• Task instructions:
Below are the records; pull every line that includes "none".

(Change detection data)
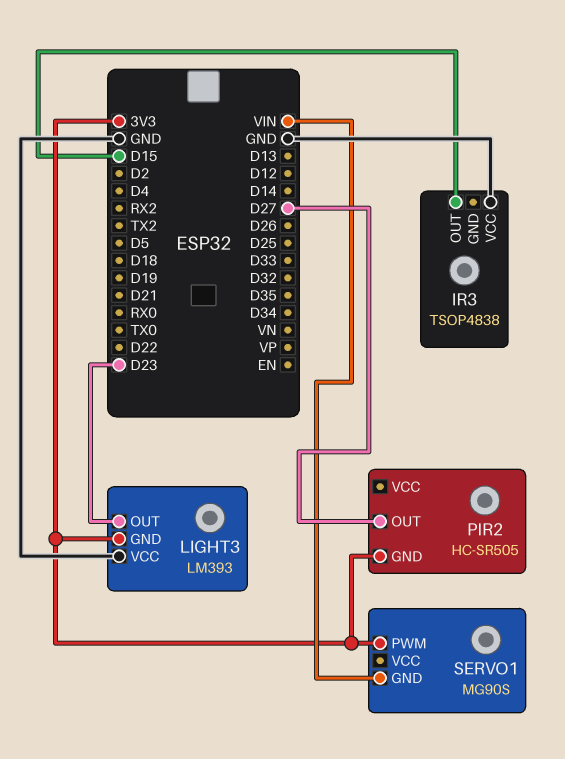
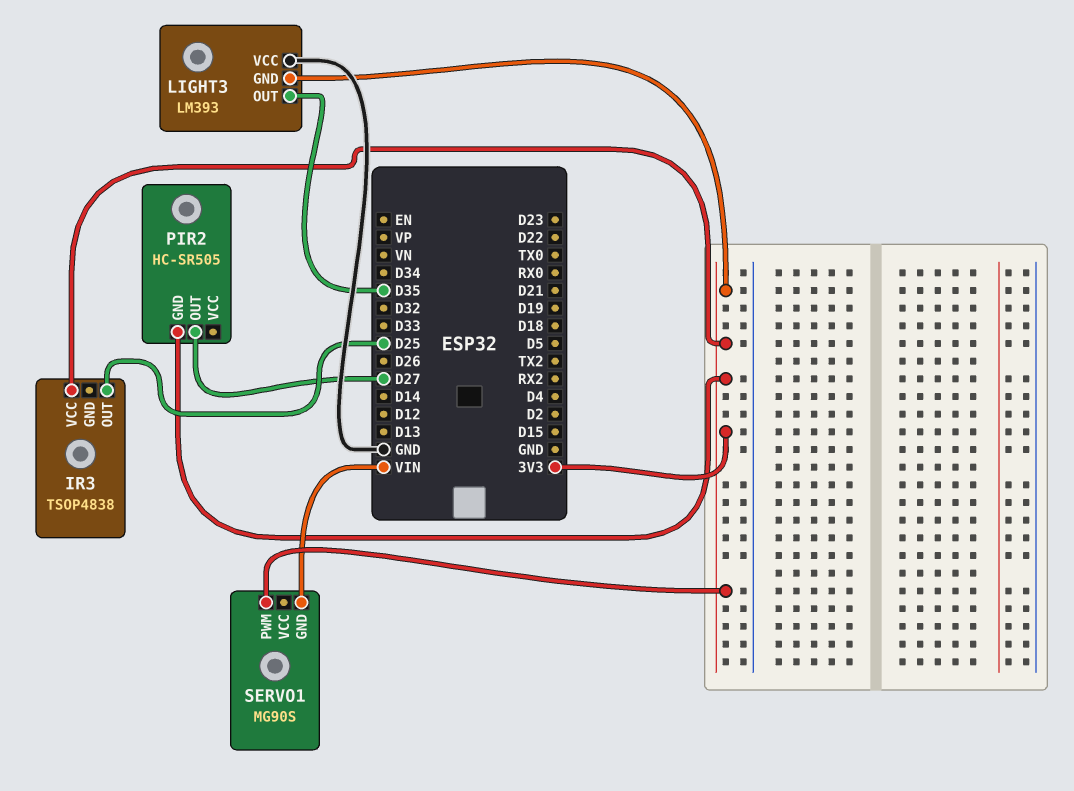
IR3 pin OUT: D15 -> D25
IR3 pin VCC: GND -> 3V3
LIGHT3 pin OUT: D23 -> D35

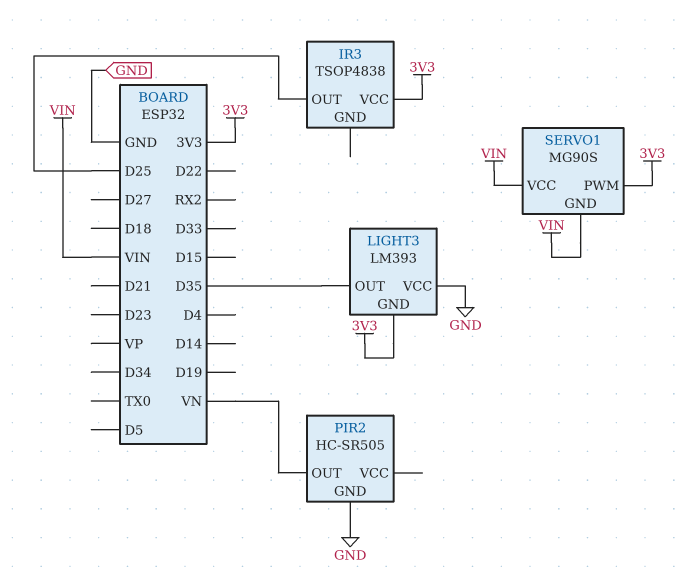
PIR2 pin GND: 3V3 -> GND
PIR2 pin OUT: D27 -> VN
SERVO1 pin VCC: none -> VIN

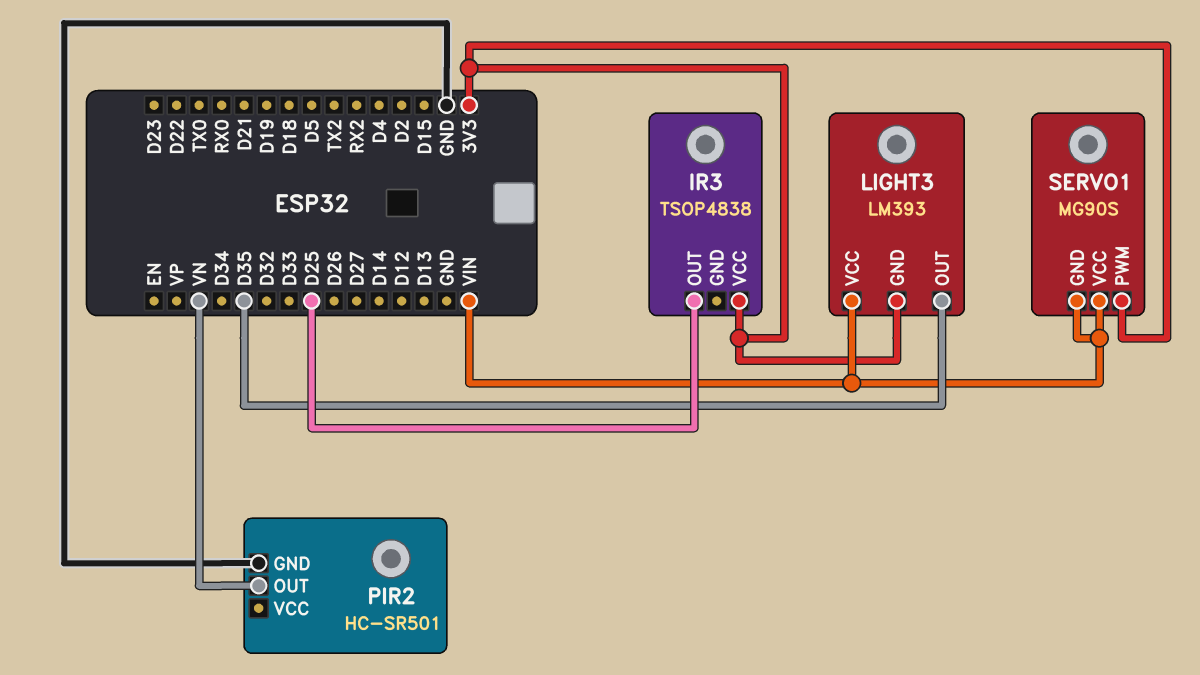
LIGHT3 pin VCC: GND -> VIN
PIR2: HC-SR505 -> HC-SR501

---

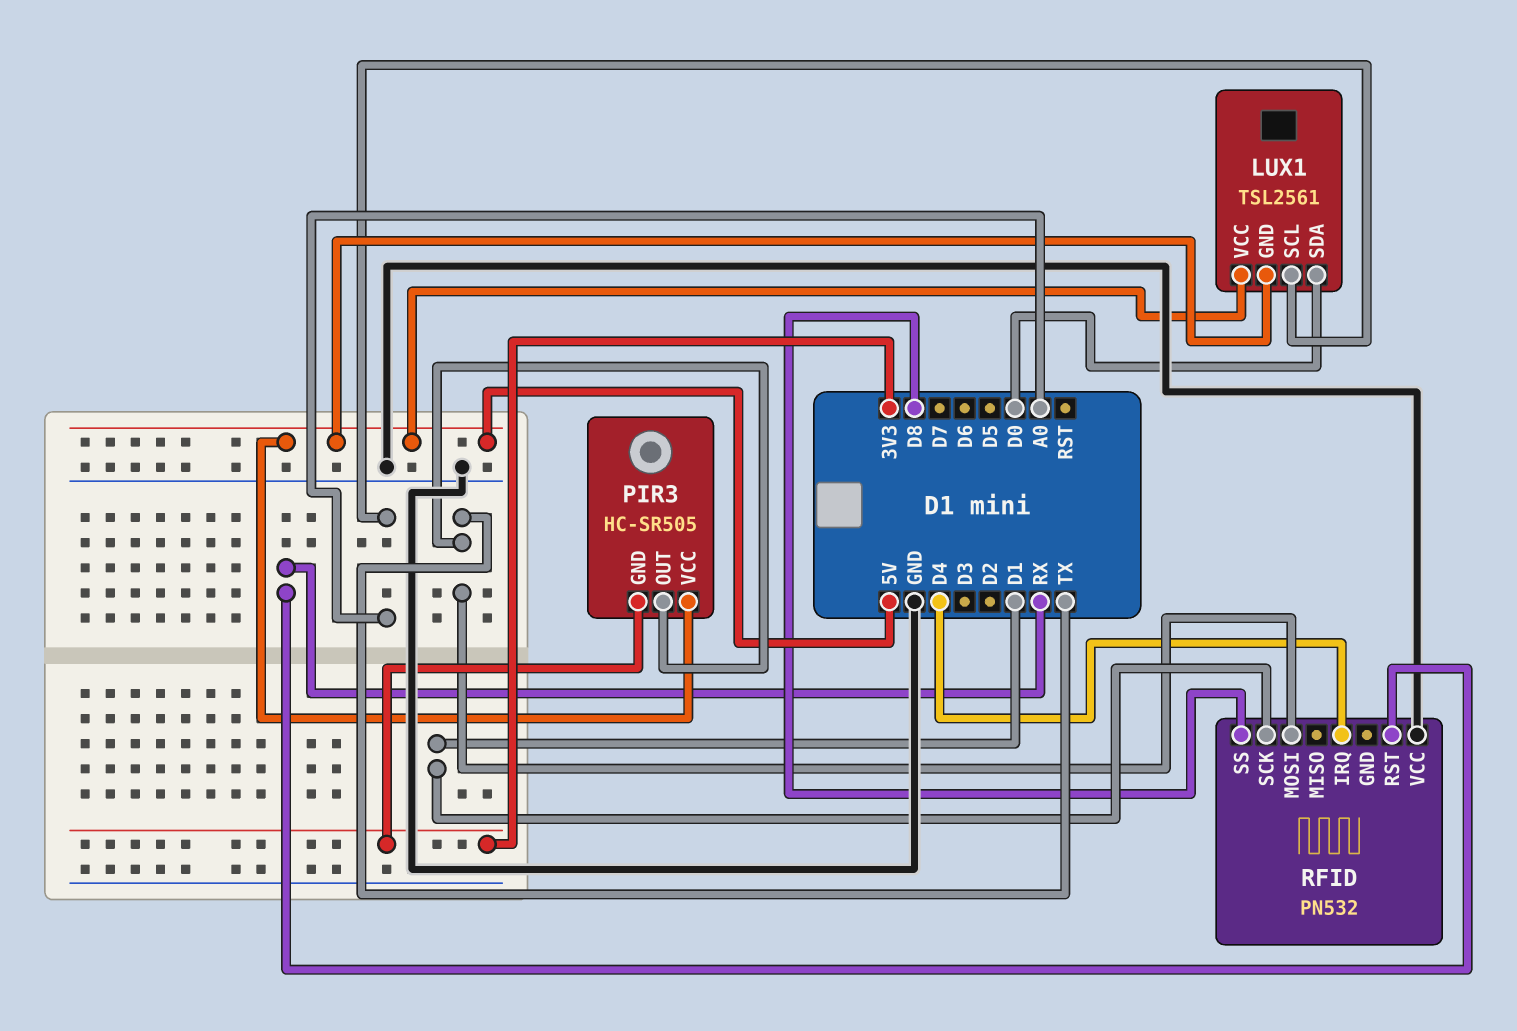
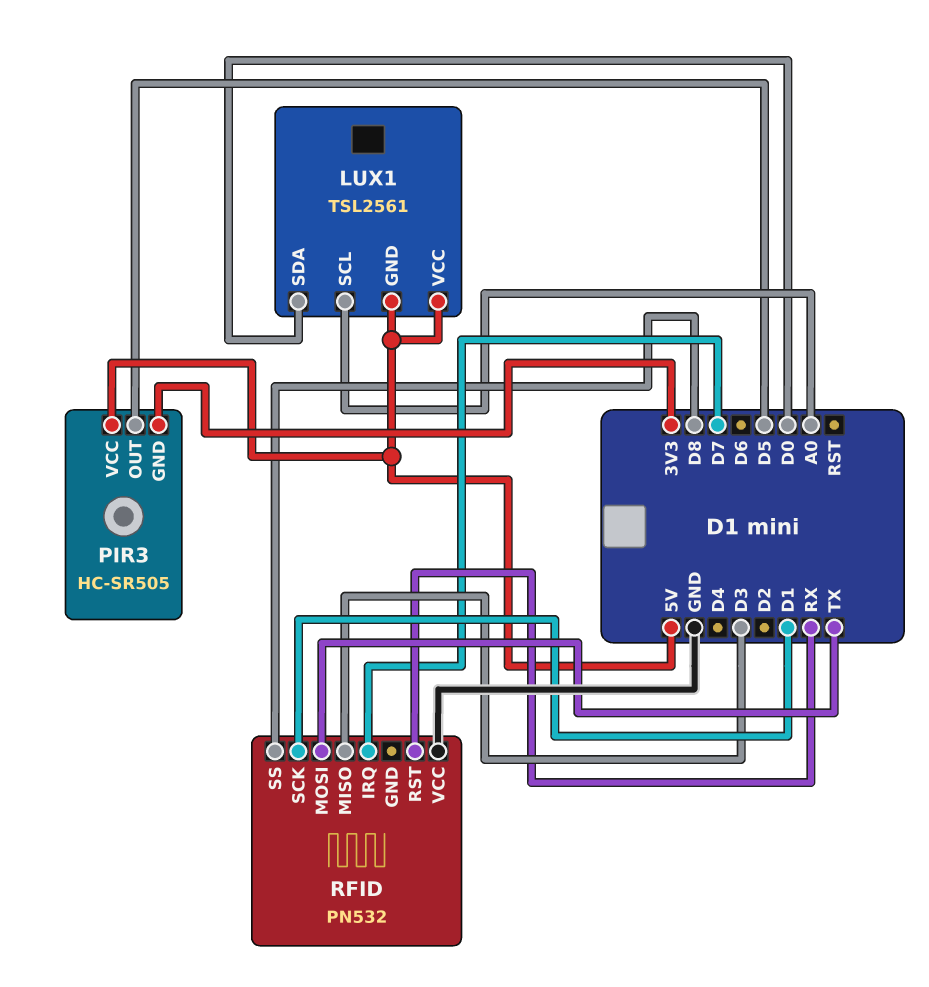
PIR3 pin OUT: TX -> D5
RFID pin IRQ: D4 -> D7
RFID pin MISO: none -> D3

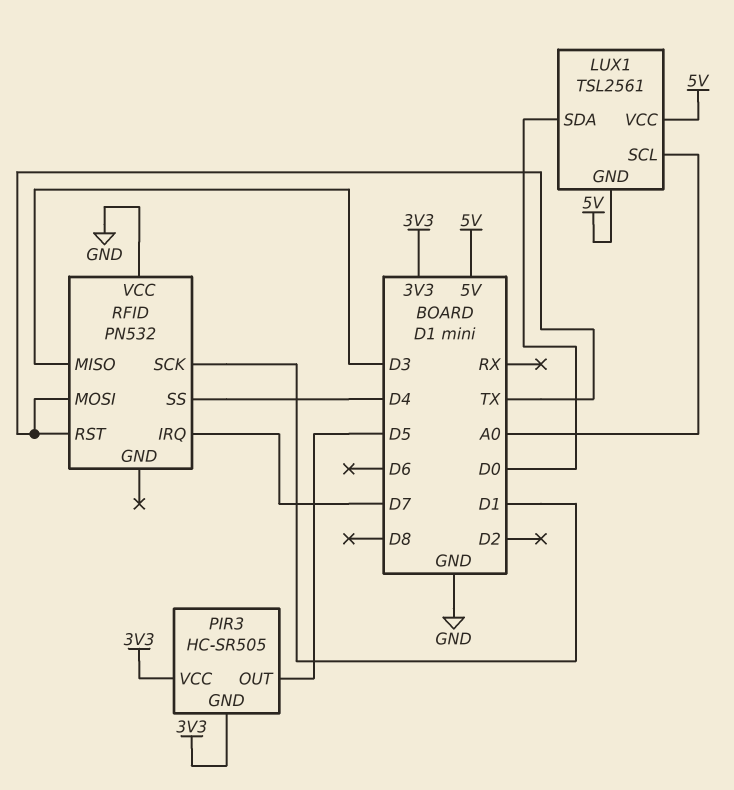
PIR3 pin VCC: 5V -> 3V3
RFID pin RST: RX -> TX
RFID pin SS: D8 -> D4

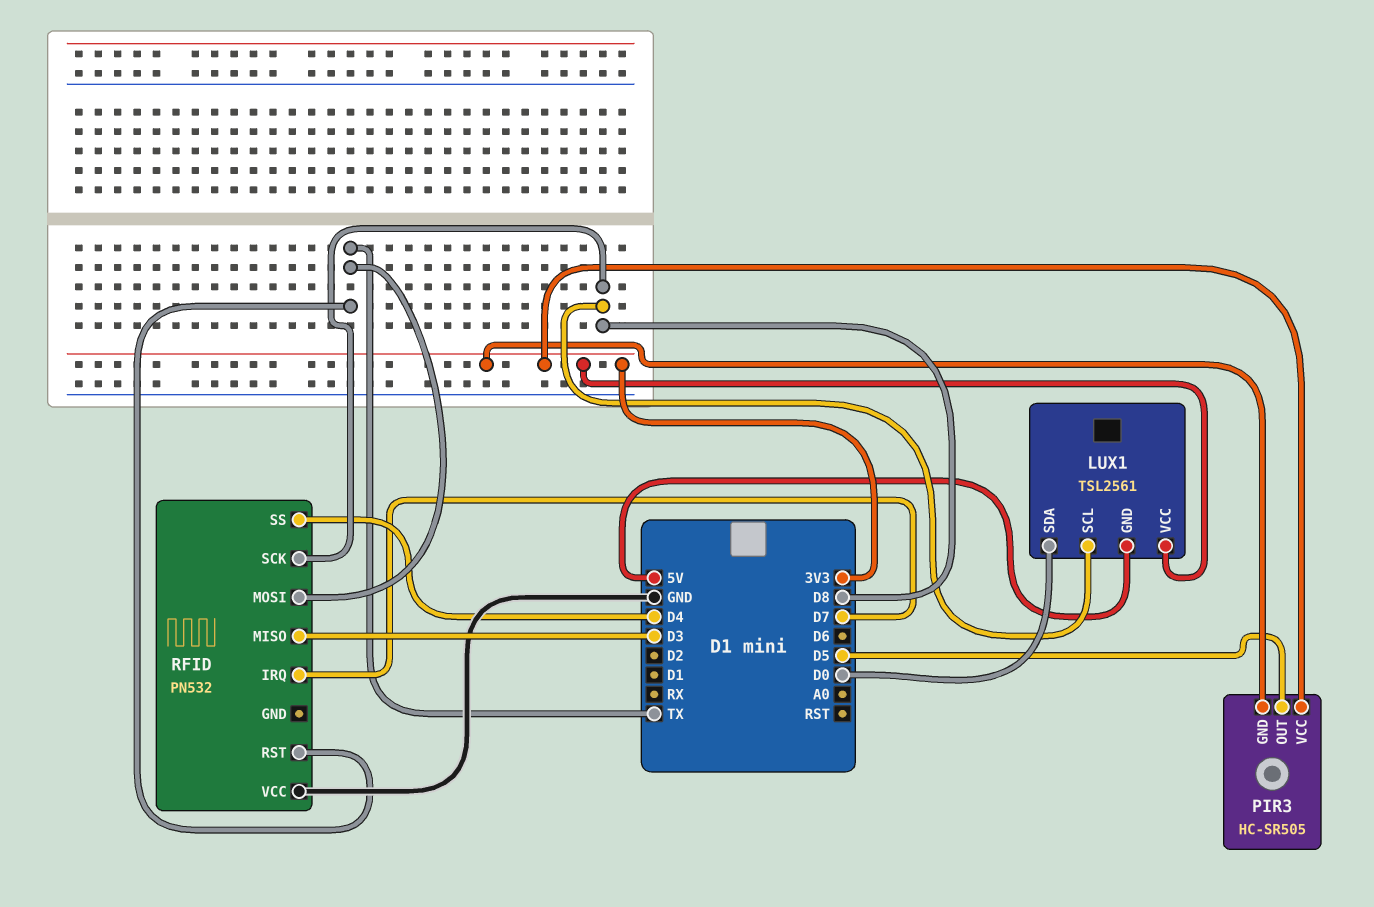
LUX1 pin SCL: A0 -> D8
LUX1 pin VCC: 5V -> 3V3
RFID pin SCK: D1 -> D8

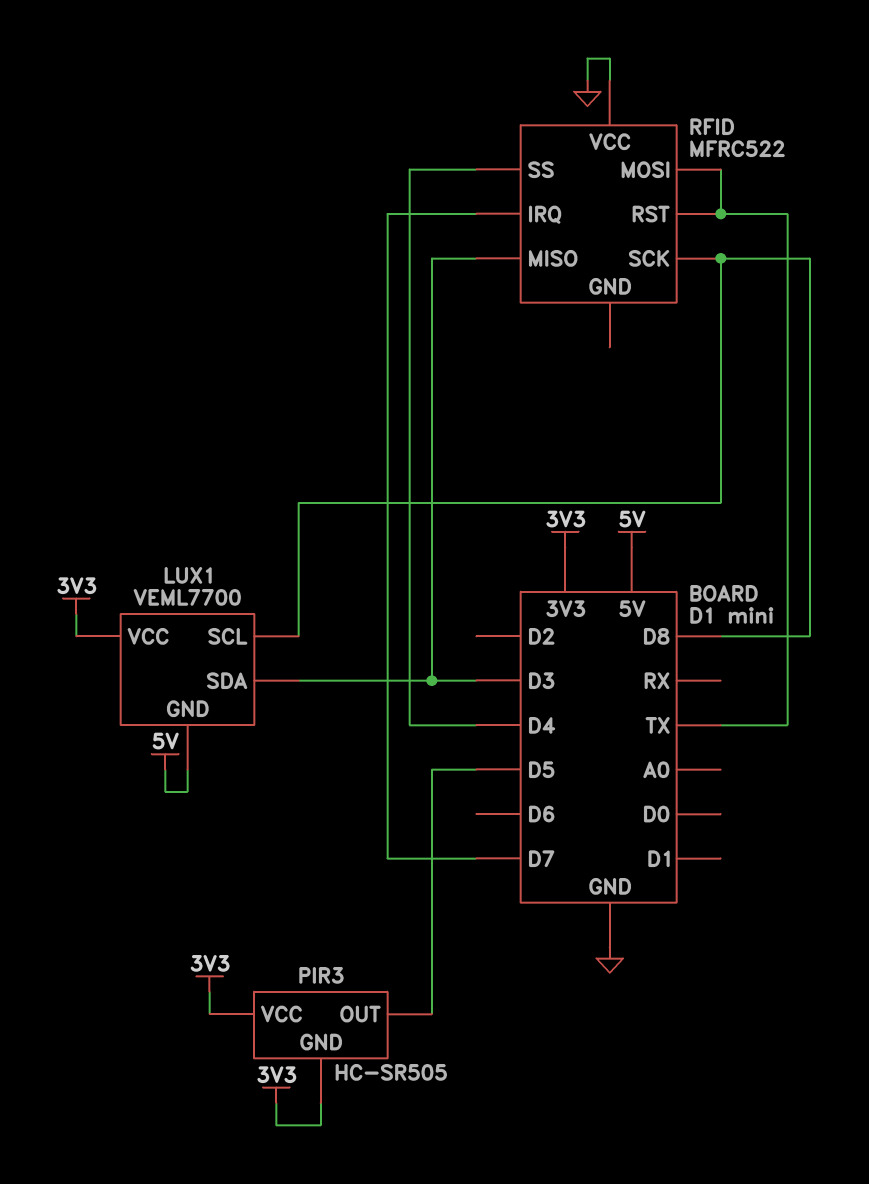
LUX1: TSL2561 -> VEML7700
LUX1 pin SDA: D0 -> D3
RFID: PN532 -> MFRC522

• Written answer:
SERVO1 pin VCC: none -> VIN
RFID pin MISO: none -> D3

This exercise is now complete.